▶ **TASK TO COMPLETE**
Reproduce word for word the lines of the listing from the first one through the one with "in_first: [512, 401, 583, 497]", omitting every picture.

▶ **INPUT DATA**

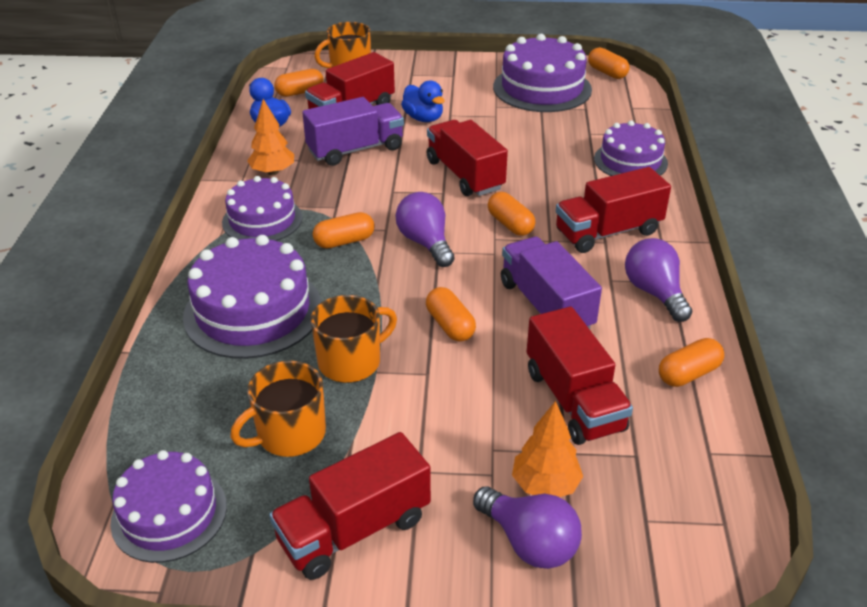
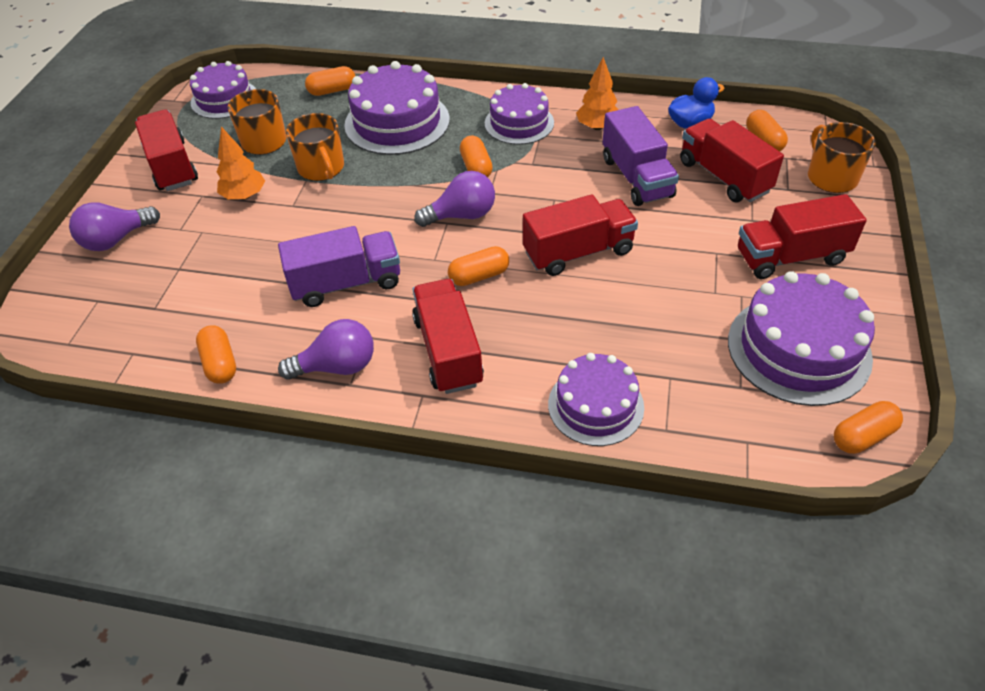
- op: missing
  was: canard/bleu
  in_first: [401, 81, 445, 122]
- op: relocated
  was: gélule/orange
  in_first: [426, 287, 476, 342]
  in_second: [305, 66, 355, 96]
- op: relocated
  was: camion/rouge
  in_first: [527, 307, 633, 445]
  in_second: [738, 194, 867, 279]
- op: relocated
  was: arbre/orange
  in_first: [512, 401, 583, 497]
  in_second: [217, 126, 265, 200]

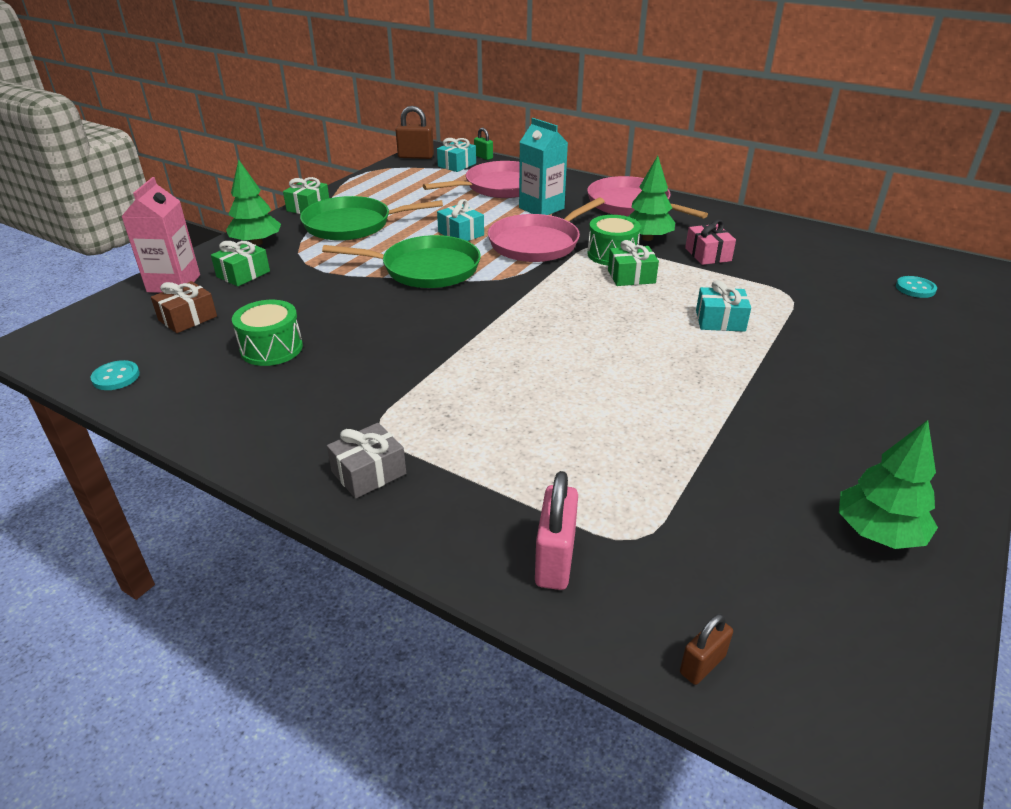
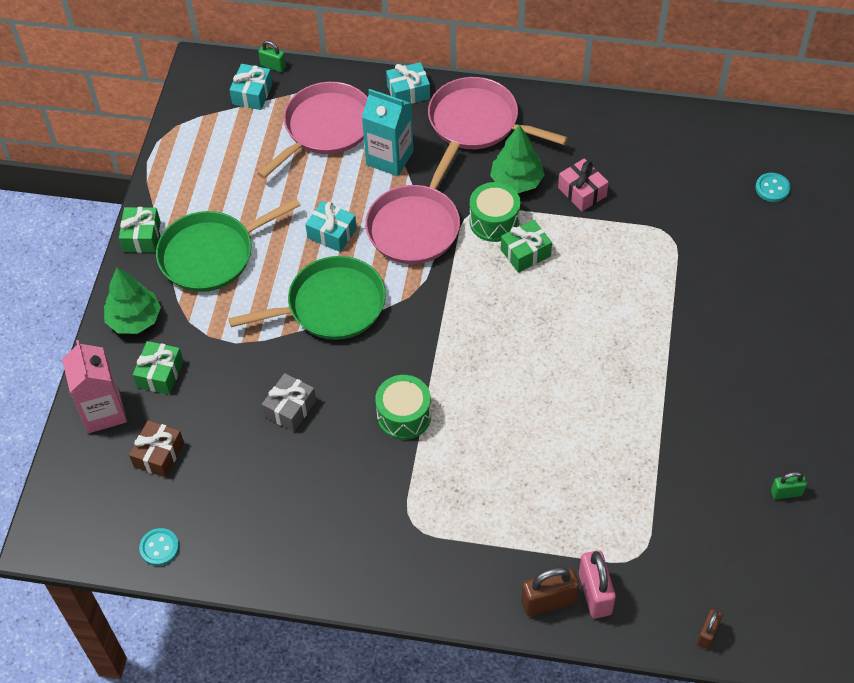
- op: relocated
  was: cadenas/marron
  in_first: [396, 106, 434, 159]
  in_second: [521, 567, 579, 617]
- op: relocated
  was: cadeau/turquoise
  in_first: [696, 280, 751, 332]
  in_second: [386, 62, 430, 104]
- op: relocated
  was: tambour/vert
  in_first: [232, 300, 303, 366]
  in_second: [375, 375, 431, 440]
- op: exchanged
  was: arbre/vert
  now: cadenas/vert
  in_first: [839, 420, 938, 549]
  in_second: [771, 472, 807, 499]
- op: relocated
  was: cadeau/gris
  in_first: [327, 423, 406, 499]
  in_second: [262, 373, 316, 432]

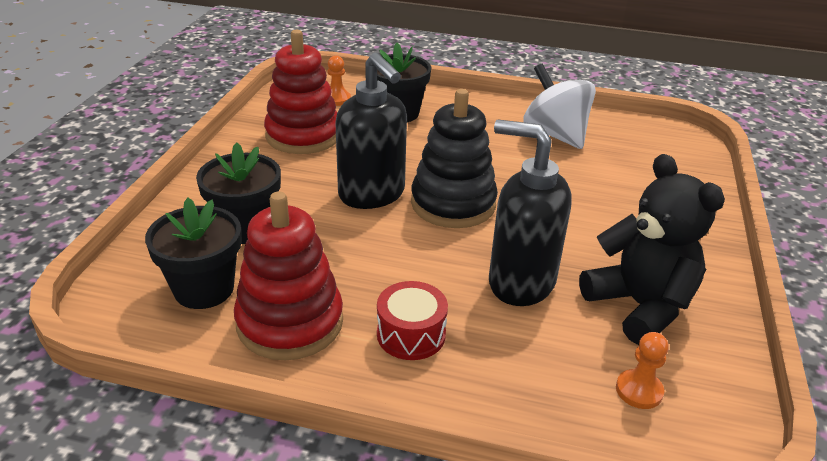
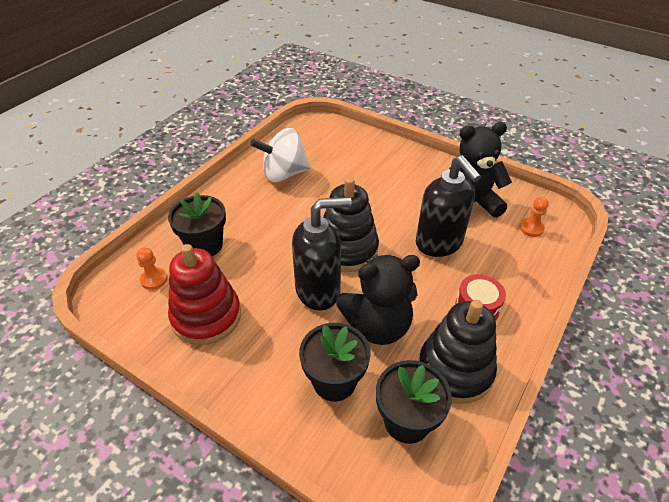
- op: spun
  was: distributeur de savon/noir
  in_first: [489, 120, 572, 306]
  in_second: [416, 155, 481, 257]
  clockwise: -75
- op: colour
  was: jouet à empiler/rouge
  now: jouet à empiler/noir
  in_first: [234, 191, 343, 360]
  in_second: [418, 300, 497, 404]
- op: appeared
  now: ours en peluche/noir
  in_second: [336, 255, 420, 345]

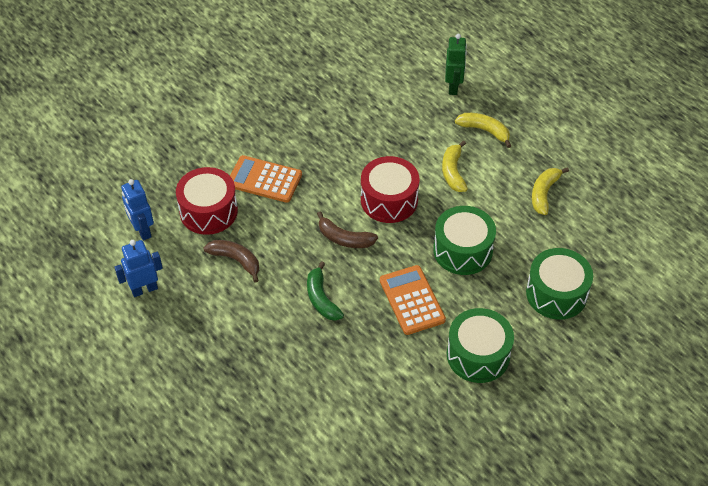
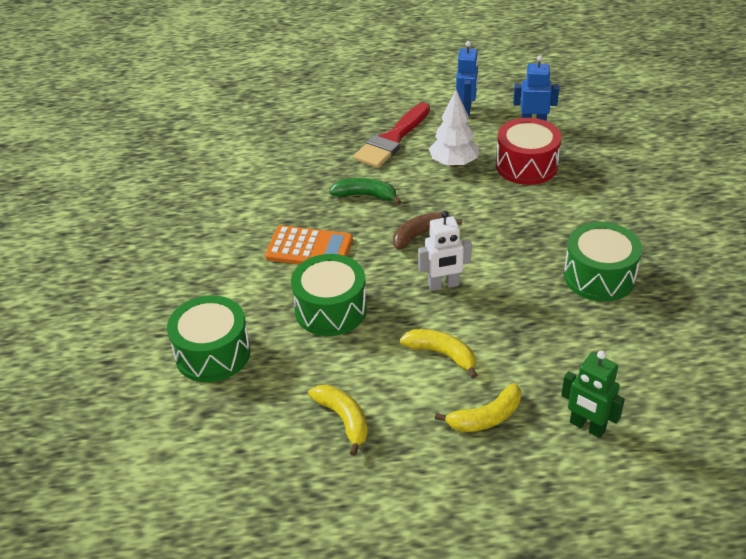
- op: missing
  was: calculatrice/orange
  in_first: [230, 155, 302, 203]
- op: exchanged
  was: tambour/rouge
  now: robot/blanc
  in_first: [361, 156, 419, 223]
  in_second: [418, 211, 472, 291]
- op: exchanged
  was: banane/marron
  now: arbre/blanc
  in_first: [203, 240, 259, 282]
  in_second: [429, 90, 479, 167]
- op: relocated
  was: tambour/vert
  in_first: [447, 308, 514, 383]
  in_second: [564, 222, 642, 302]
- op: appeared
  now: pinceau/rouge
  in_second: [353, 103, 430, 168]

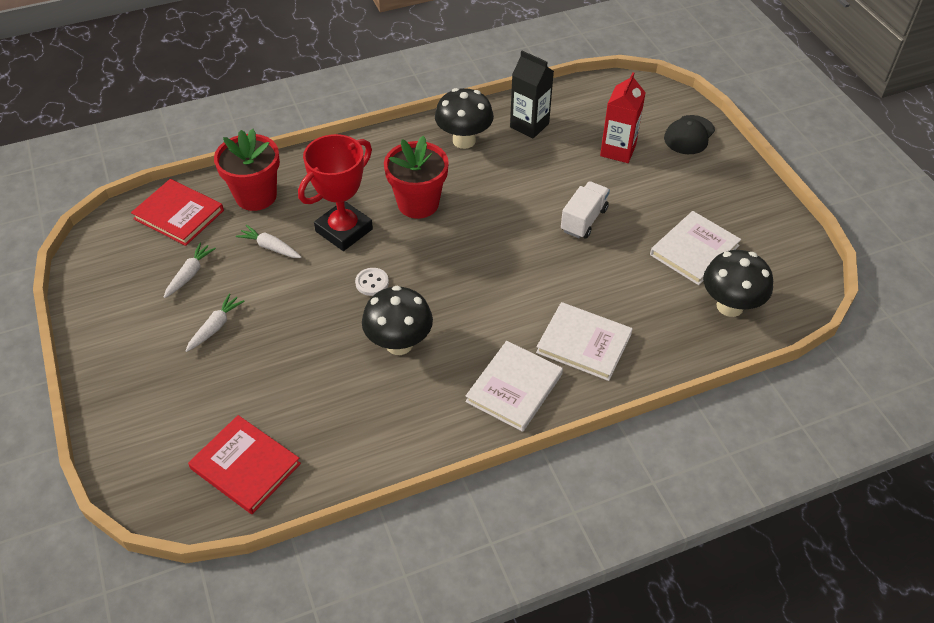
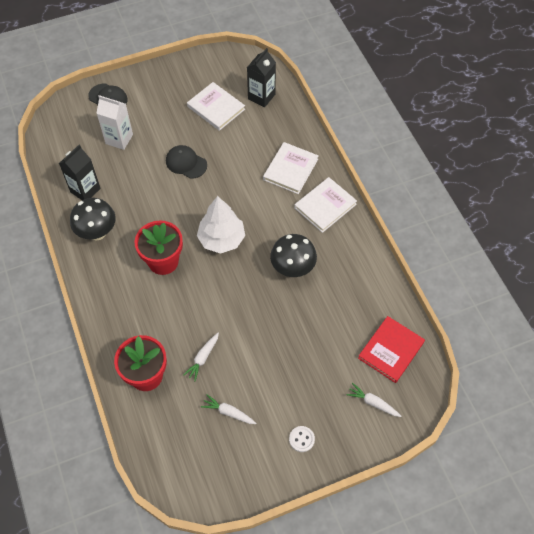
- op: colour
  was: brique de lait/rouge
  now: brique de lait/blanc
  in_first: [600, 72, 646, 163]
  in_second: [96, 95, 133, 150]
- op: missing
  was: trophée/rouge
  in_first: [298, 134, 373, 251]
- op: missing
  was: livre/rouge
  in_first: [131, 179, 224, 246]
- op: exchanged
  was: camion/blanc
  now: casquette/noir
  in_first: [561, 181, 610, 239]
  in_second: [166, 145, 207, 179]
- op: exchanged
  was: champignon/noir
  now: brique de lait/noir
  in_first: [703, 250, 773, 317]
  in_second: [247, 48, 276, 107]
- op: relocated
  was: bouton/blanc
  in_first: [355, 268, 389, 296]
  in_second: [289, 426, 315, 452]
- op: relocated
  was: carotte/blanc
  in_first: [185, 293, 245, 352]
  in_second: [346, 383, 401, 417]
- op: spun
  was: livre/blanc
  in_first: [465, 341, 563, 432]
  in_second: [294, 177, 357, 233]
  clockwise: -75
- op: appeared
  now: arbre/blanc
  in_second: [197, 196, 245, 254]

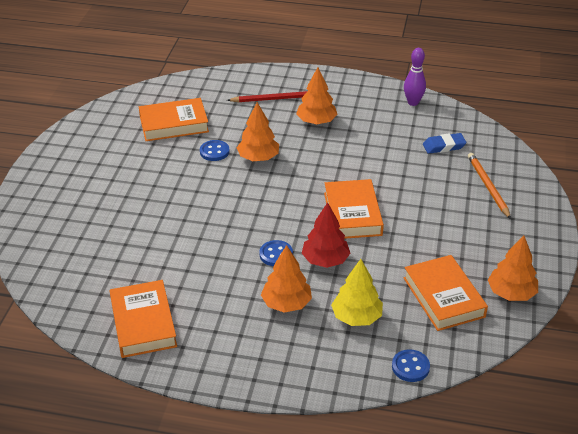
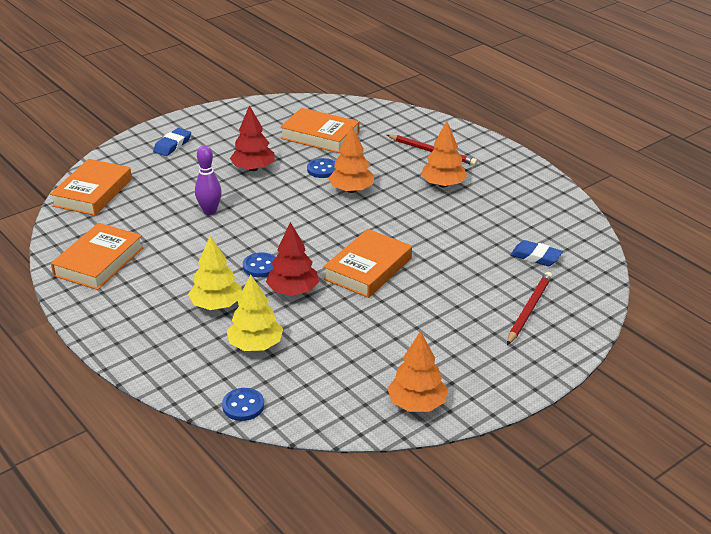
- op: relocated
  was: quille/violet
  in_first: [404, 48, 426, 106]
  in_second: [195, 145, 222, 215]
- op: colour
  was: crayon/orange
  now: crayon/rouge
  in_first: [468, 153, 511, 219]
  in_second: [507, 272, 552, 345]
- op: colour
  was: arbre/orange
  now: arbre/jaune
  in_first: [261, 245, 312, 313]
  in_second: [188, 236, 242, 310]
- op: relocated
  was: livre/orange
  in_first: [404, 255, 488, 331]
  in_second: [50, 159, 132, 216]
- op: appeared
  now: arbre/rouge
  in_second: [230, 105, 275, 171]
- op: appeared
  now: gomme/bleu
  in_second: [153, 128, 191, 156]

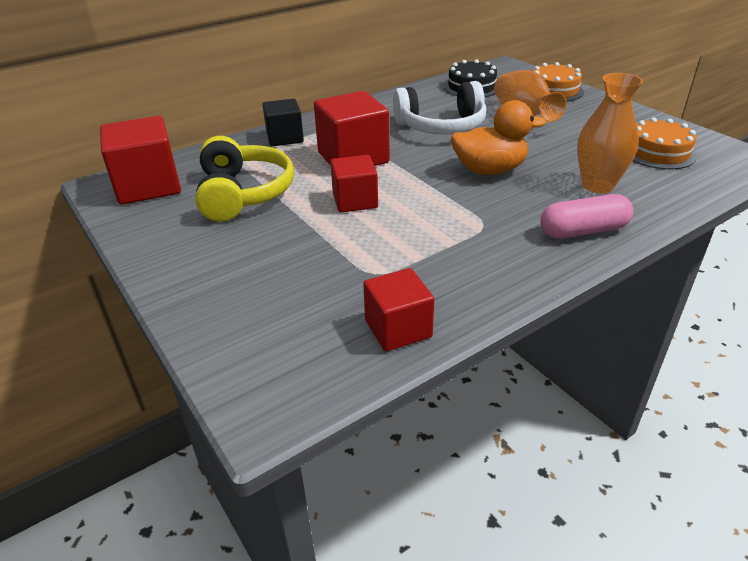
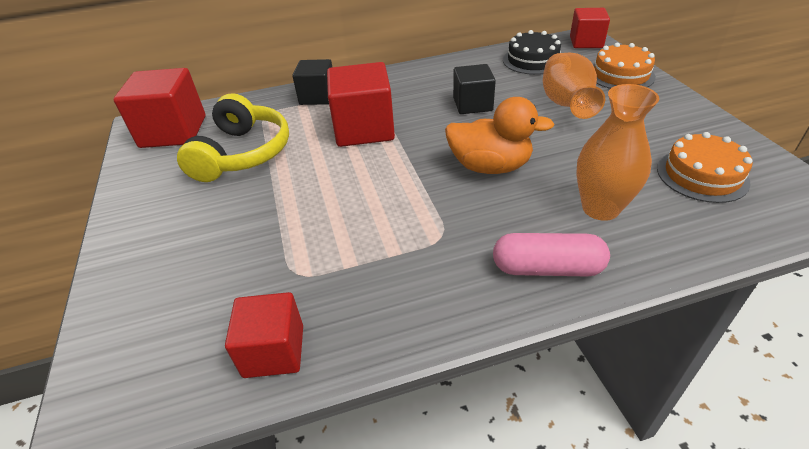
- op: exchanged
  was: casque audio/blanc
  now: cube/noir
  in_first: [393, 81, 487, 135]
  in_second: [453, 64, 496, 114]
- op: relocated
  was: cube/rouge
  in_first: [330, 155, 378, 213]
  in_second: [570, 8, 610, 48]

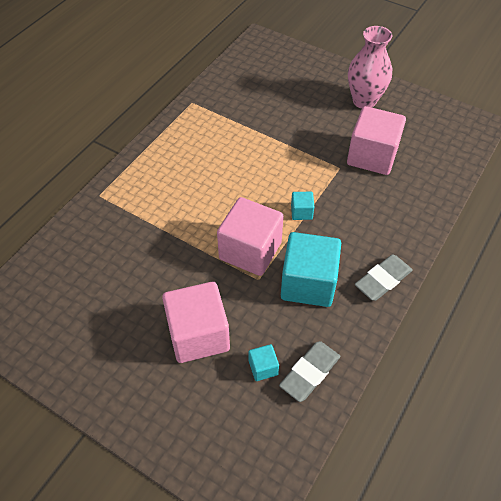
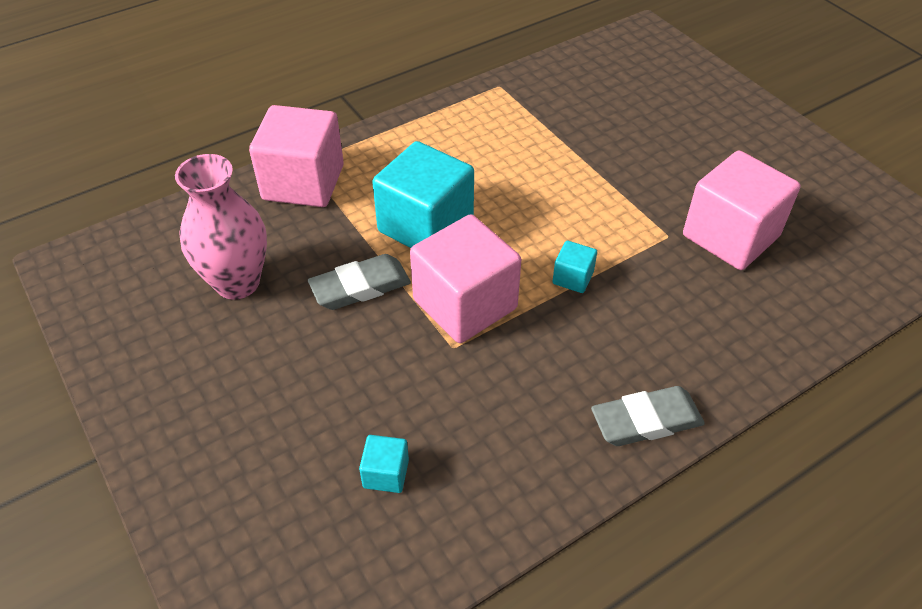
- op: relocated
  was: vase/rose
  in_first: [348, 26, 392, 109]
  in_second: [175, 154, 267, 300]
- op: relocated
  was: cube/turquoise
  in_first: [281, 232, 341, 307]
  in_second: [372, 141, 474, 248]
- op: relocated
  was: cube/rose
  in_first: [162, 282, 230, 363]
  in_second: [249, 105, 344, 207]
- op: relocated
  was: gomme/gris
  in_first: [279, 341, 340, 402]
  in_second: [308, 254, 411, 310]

▶ **TASK SOLUTION**
- op: missing
  was: canard/bleu
  in_first: [401, 81, 445, 122]
- op: relocated
  was: gélule/orange
  in_first: [426, 287, 476, 342]
  in_second: [305, 66, 355, 96]
- op: relocated
  was: camion/rouge
  in_first: [527, 307, 633, 445]
  in_second: [738, 194, 867, 279]
- op: relocated
  was: arbre/orange
  in_first: [512, 401, 583, 497]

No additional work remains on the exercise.